Instructions to follow
Return exactly those lines of the material below that fall between the line holding "camera: 105 degrees right, 20 degrees up" and the line holding "none -> grey flashlight [334,171,457,276]", inclusive.

Records
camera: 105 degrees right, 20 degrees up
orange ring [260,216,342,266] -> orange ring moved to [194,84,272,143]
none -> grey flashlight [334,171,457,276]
---
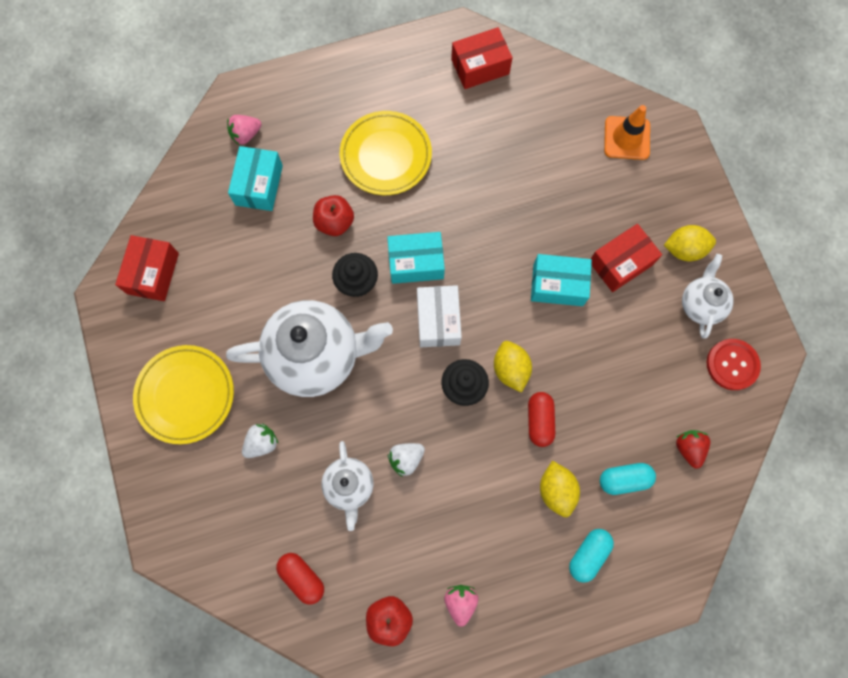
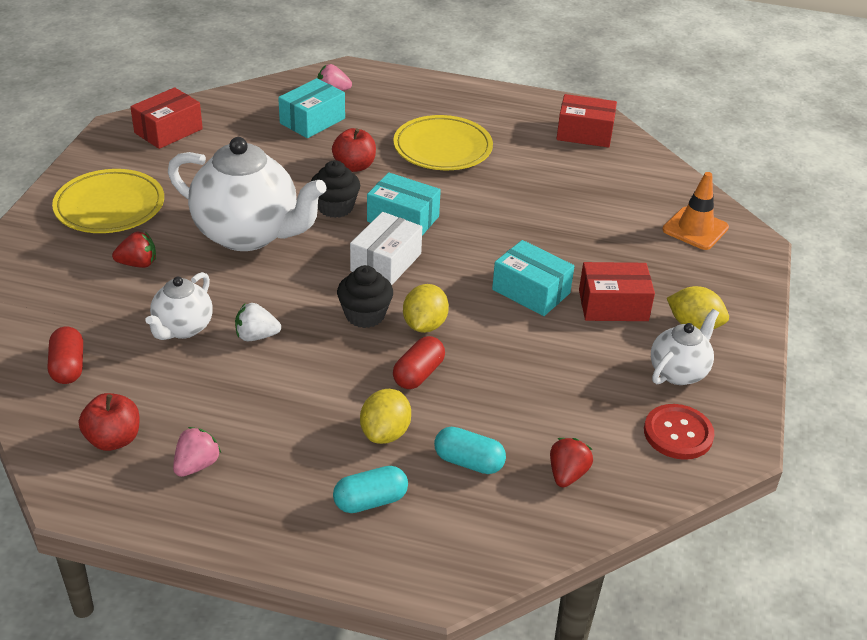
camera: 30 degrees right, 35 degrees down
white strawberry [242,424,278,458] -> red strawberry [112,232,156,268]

Task solution
camera: 105 degrees right, 20 degrees up
orange ring [260,216,342,266] -> orange ring moved to [194,84,272,143]
none -> grey flashlight [334,171,457,276]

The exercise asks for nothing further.